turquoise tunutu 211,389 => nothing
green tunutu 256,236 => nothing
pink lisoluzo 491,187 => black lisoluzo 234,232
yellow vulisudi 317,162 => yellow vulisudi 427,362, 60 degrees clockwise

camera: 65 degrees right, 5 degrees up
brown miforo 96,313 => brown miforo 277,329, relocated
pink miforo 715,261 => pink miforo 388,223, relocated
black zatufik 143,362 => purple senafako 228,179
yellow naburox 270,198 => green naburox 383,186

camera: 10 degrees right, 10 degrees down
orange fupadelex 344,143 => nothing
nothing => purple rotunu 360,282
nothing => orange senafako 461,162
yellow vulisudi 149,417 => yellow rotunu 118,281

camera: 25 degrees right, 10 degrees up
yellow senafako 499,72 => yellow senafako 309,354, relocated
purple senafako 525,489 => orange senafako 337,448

=-=-=-=-=

TRY IT:
Your output should be an exact copy of the lines from the one containing "camera: 10 degrees right, 10 degrees down" through the last line of the data above.

ANSWER SPACE:
camera: 10 degrees right, 10 degrees down
orange fupadelex 344,143 => nothing
nothing => purple rotunu 360,282
nothing => orange senafako 461,162
yellow vulisudi 149,417 => yellow rotunu 118,281

camera: 25 degrees right, 10 degrees up
yellow senafako 499,72 => yellow senafako 309,354, relocated
purple senafako 525,489 => orange senafako 337,448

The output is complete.